▸ **THE INPUT**:
==========
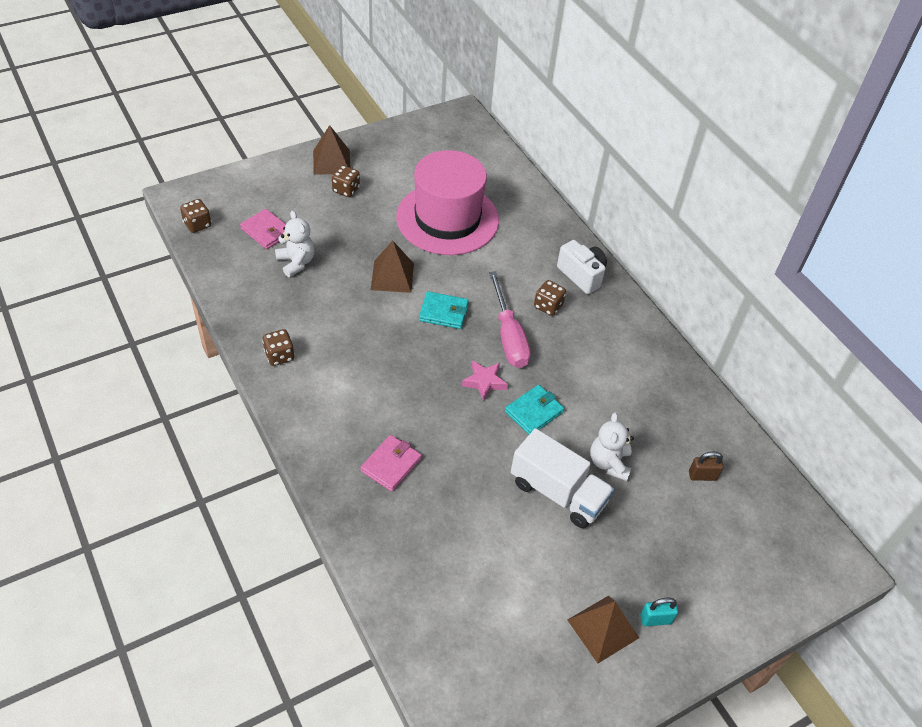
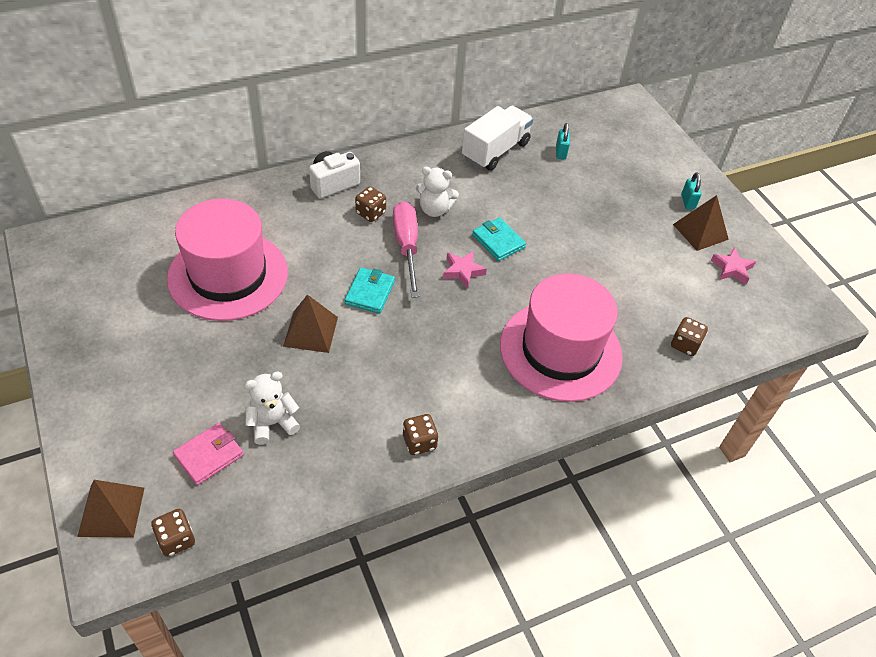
camera: 85 degrees left, 0 degrees up
(331, 162) = (91, 380): brown pyramid -> brown pyramid (111, 511)
(346, 190) = (151, 367): brown dice -> brown dice (685, 345)
(391, 465) = (560, 350): pink wallet -> pink hat
(509, 336) = (406, 246): pink screwdriver -> pink screwdriver turned 90 degrees counterclockwise
(544, 659) = (731, 269): none -> pink star
(558, 492) = (582, 238): white truck -> white truck (495, 151)
(609, 463) = (551, 202): white teddy bear -> white teddy bear (434, 209)
(702, 476) = (560, 152): brown padlock -> turquoise padlock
==========
▸ **ASSIGNED TASK**:
Write out exactly the lines of the entries above that run from the line containing "(544, 659) = (731, 269): none -> pink star" through the last line, including both.

▸ **SOLUTION TO THE EXERCISE**:
(544, 659) = (731, 269): none -> pink star
(558, 492) = (582, 238): white truck -> white truck (495, 151)
(609, 463) = (551, 202): white teddy bear -> white teddy bear (434, 209)
(702, 476) = (560, 152): brown padlock -> turquoise padlock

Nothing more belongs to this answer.